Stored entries

+ + +

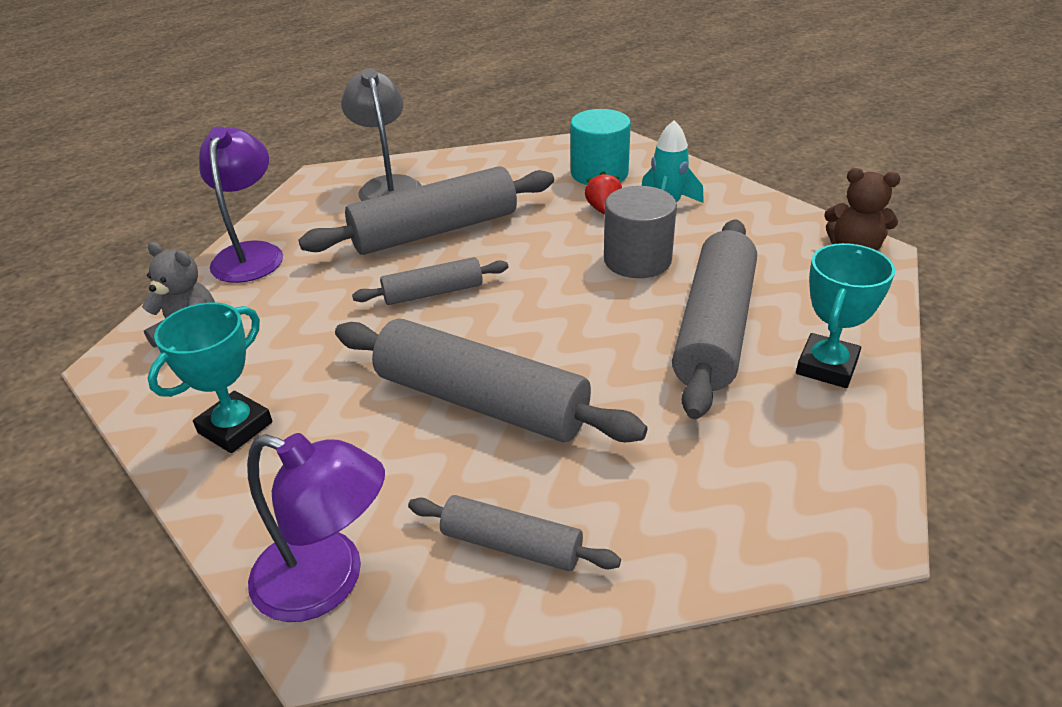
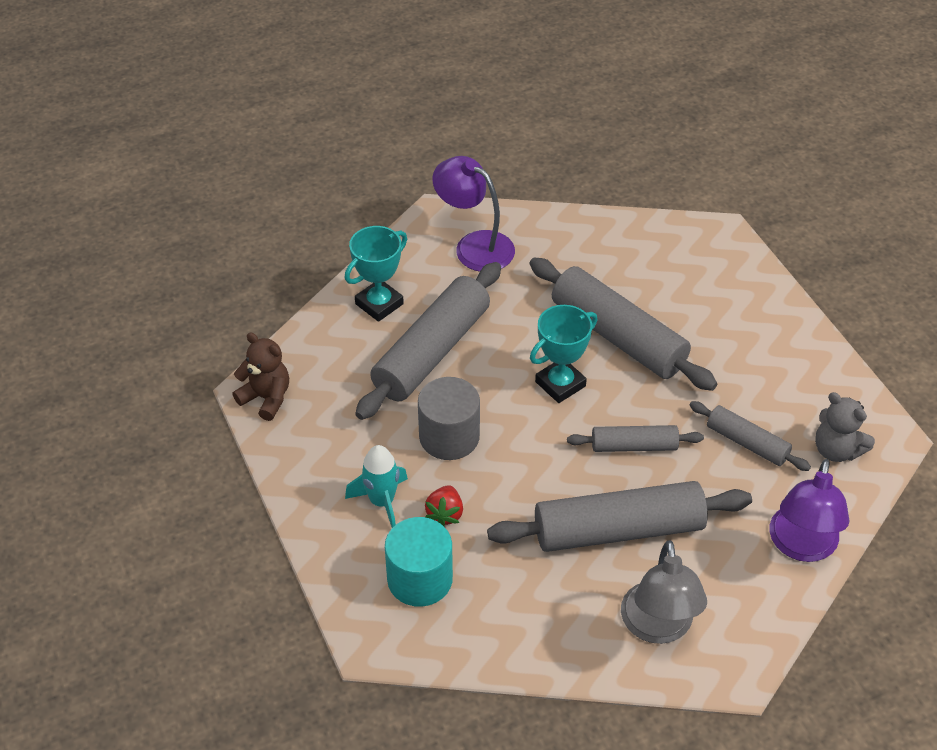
camera: 165 degrees left, 10 degrees up
turquoise trophy [148,302,272,453] -> turquoise trophy moved to [530,305,598,403]
purple lamp [247,433,385,622] -> purple lamp moved to [432,156,515,271]
grey rolling pin [408,495,621,571] -> grey rolling pin moved to [689,401,811,471]

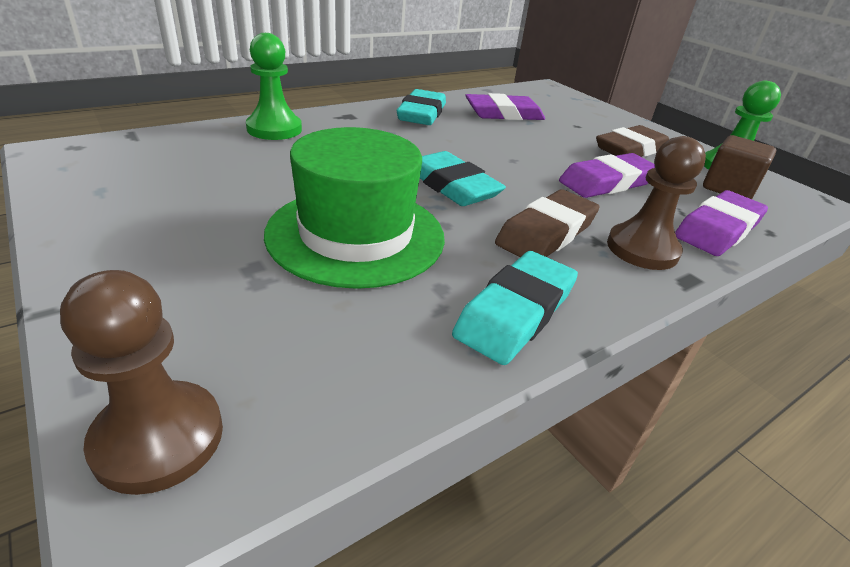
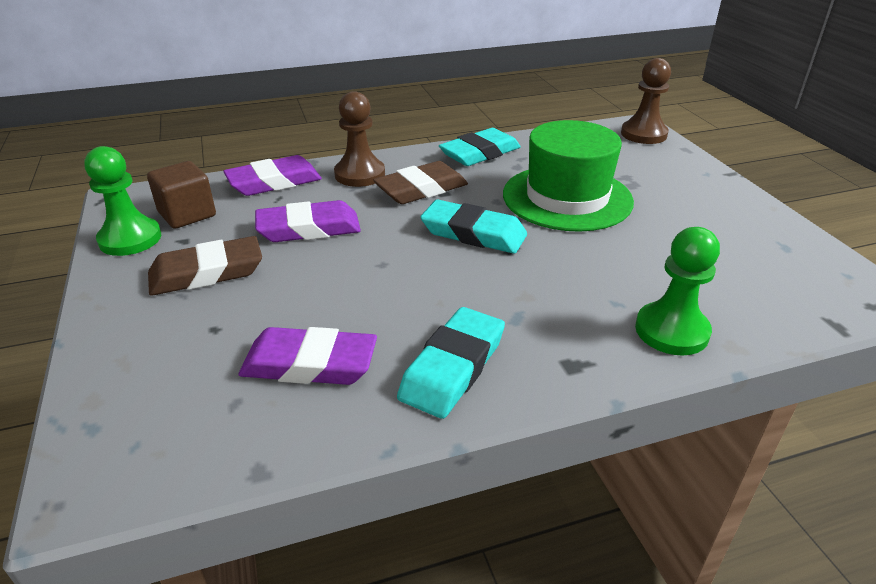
camera: 160 degrees left, 0 degrees up
turquoise eraser [420,151,506,206] -> turquoise eraser turned 45 degrees counterclockwise [421,200,527,253]

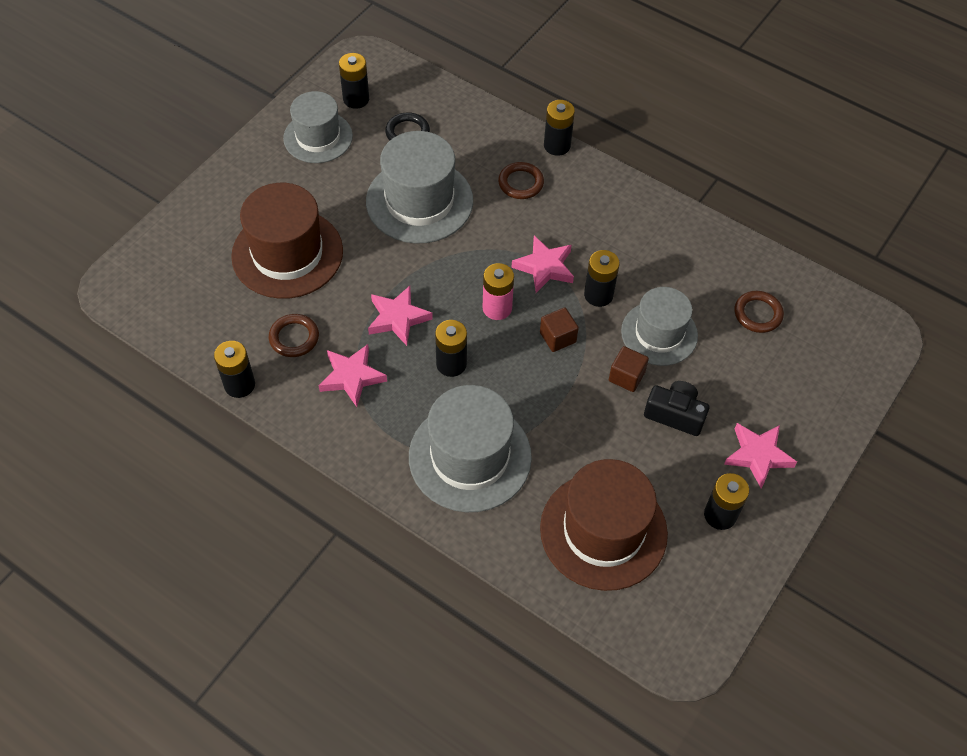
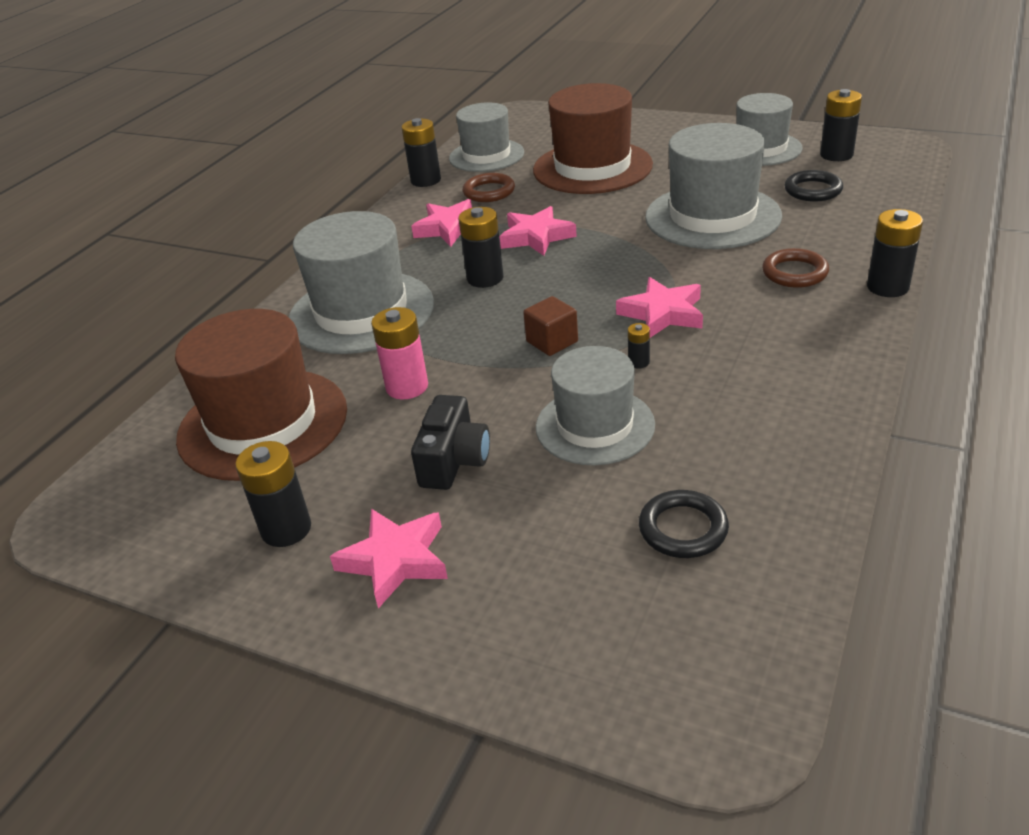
camera: 85 degrees right, 20 degrees down
pink battery [483,263,514,320] -> pink battery moved to [371,307,428,399]
black battery [584,250,620,307] -> black battery [628,323,650,369], size x0.50
brown cube [609,346,649,392] -> none
brown ring [734,291,784,333] -> black ring [639,490,729,558]
none -> grey hat [449,102,524,172]

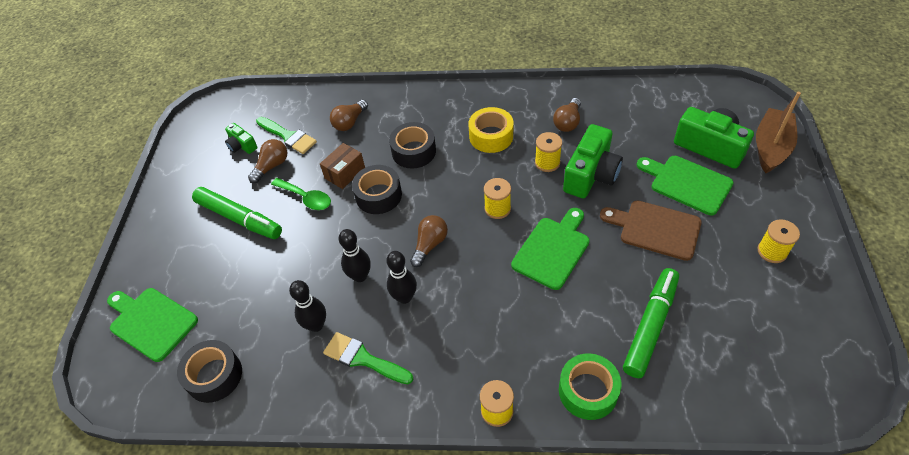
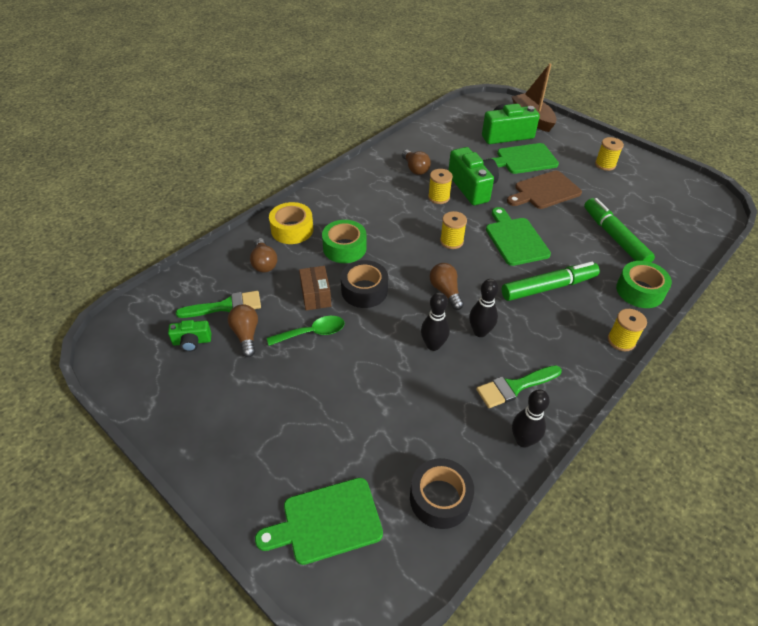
camera: 55 degrees left, 5 degrees down
green marker [192,187,282,239] -> green marker moved to [502,262,600,301]
black bowling pin [289,280,326,332] -> black bowling pin moved to [512,390,550,448]
black tape [389,122,436,168] -> green tape [322,220,367,263]
yellow tape [468,107,513,153] -> yellow tape moved to [269,202,313,244]

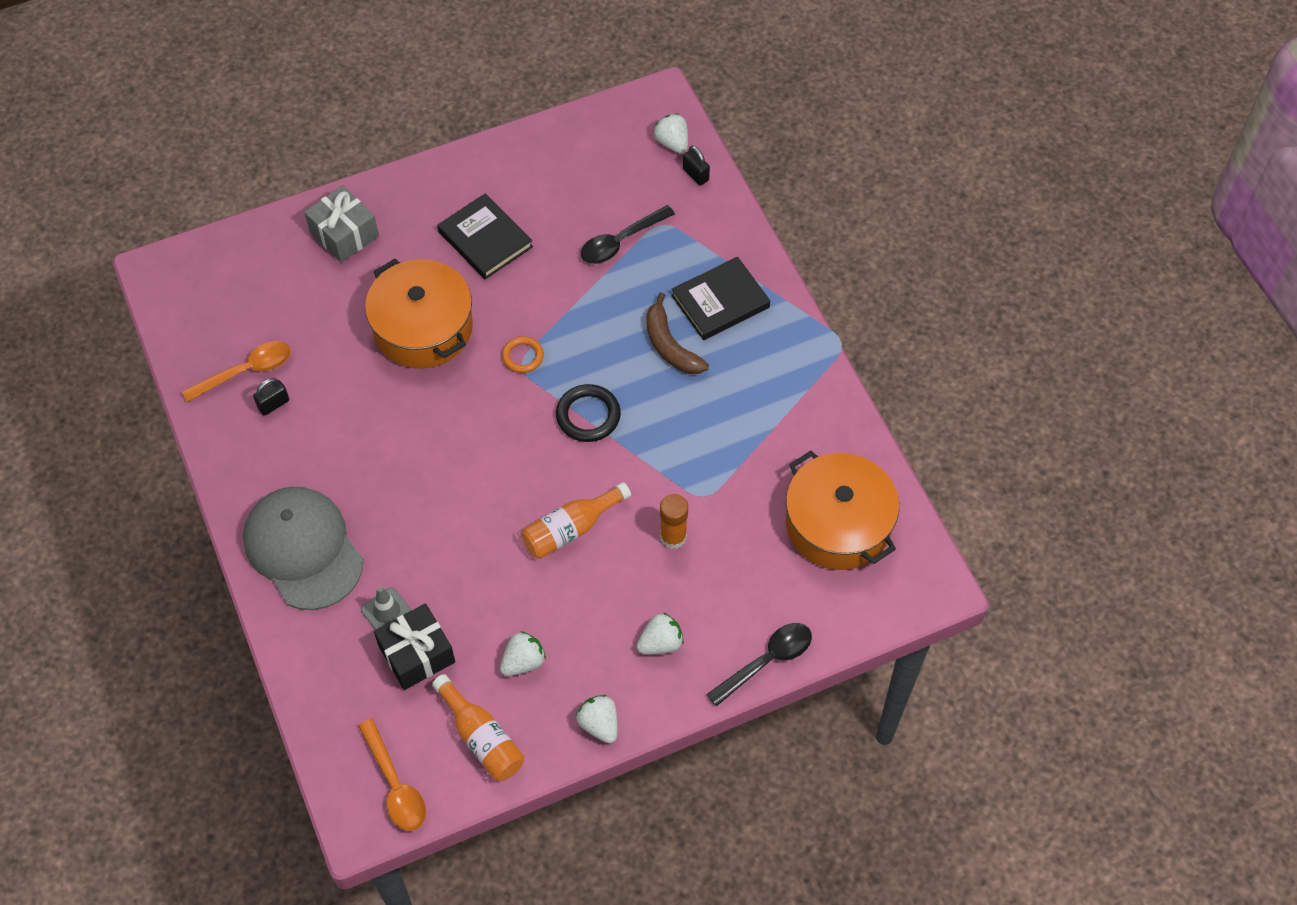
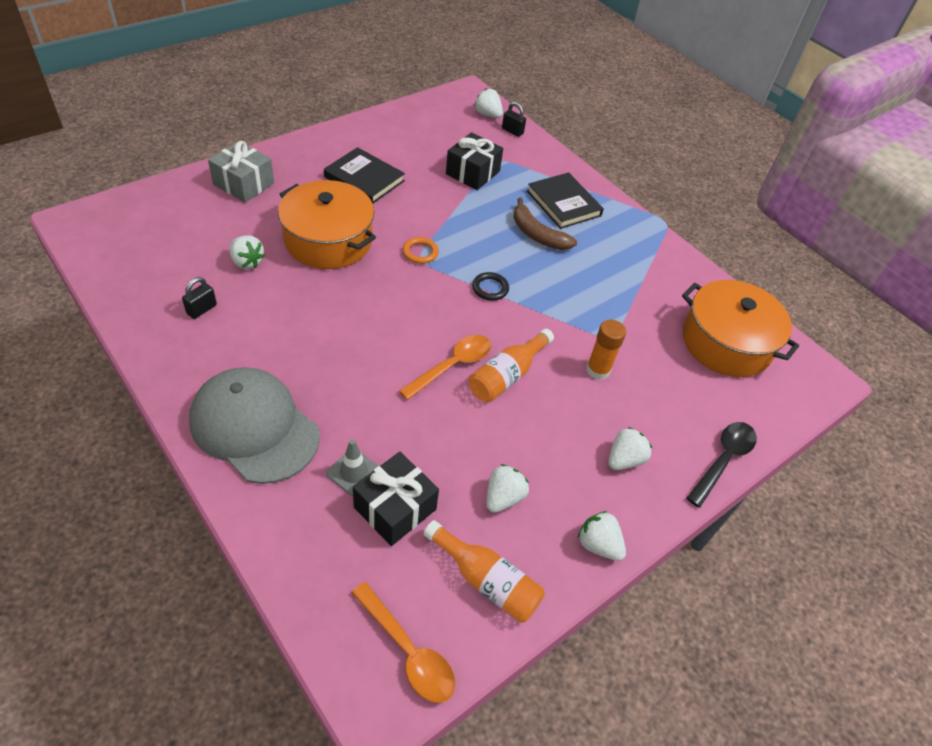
camera: 20 degrees left, 10 degrees down
orange spoon [182,341,291,402] -> orange spoon moved to [399,335,491,400]
black ring [556,384,621,442] -> black ring [472,272,509,301], size x0.66
black spoon [581,205,675,264] -> black gift [446,132,503,190]
black book [671,257,770,340] -> black book turned 75 degrees counterclockwise [527,172,604,229]
none -> white strawberry [229,235,265,269]

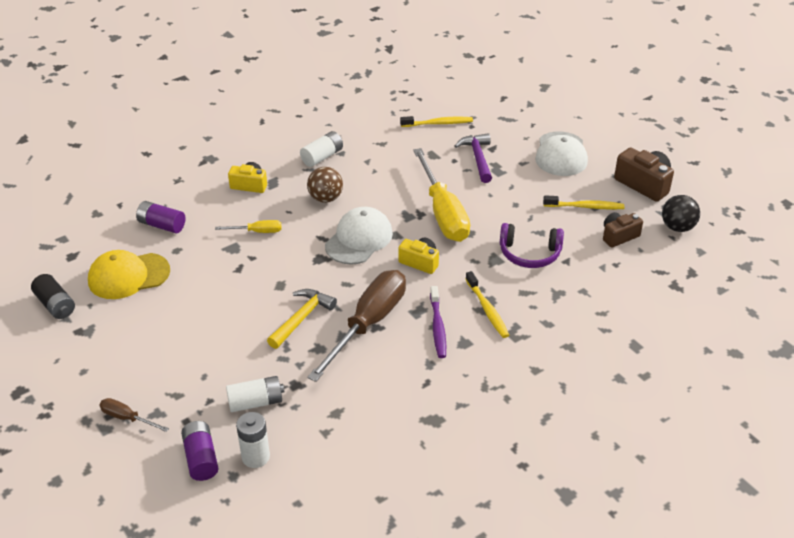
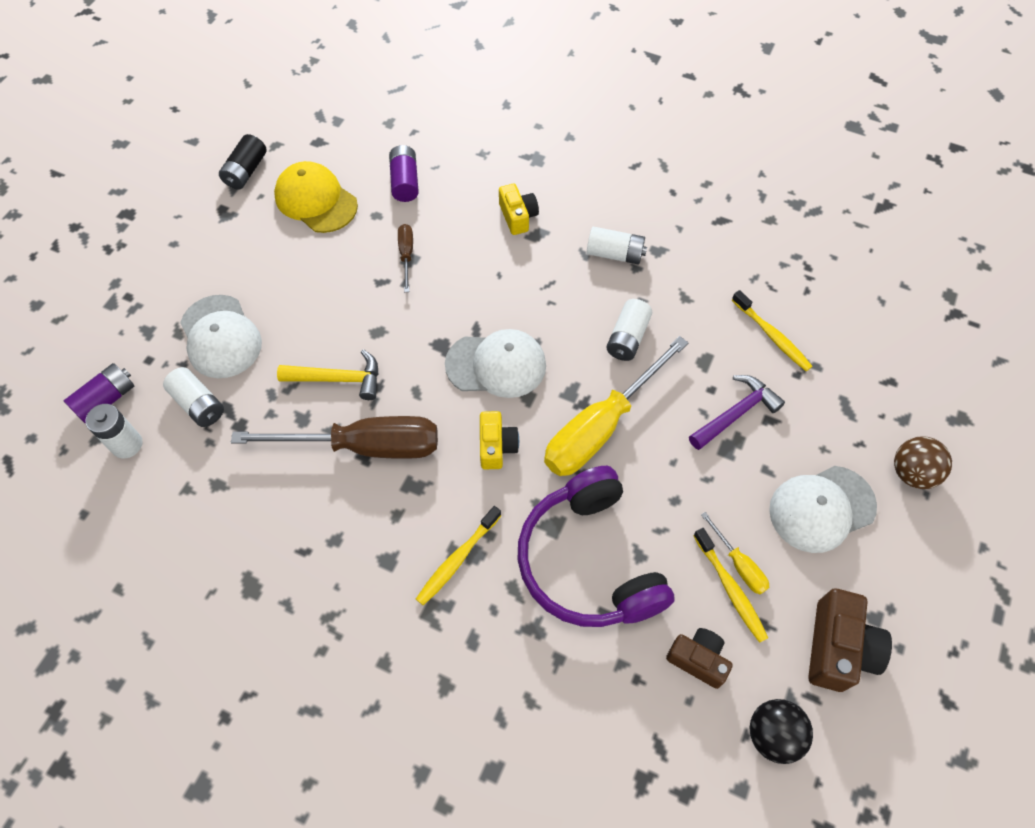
camera: 60 degrees right, 20 degrees up
brown screwdriver [99,398,169,432] -> brown screwdriver moved to [398,224,413,292]
yellow screwdriver [215,220,281,233] -> yellow screwdriver moved to [701,512,769,594]
brown ball [307,167,343,203] -> brown ball moved to [894,436,952,489]
purple toothbrush [430,286,446,358] -> none
purple headphones [500,223,564,268] -> purple headphones [518,466,675,627], size x1.67
none -> white cap [180,295,262,378]
none -> white battery [606,299,652,361]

+ + +

**Your goal**
Your task is to give again, unchanged, the lines from the line that contains "camera: 55 degrees left, 5 degrees down" to the end of the records. Include both end lines but no pictures.

**Answer area**
camera: 55 degrees left, 5 degrees down
green marker [192,187,282,239] -> green marker moved to [502,262,600,301]
black bowling pin [289,280,326,332] -> black bowling pin moved to [512,390,550,448]
black tape [389,122,436,168] -> green tape [322,220,367,263]
yellow tape [468,107,513,153] -> yellow tape moved to [269,202,313,244]

camera: 20 degrees left, 10 degrees down
orange spoon [182,341,291,402] -> orange spoon moved to [399,335,491,400]
black ring [556,384,621,442] -> black ring [472,272,509,301], size x0.66
black spoon [581,205,675,264] -> black gift [446,132,503,190]
black book [671,257,770,340] -> black book turned 75 degrees counterclockwise [527,172,604,229]
none -> white strawberry [229,235,265,269]

camera: 60 degrees right, 20 degrees up
brown screwdriver [99,398,169,432] -> brown screwdriver moved to [398,224,413,292]
yellow screwdriver [215,220,281,233] -> yellow screwdriver moved to [701,512,769,594]
brown ball [307,167,343,203] -> brown ball moved to [894,436,952,489]
purple toothbrush [430,286,446,358] -> none
purple headphones [500,223,564,268] -> purple headphones [518,466,675,627], size x1.67
none -> white cap [180,295,262,378]
none -> white battery [606,299,652,361]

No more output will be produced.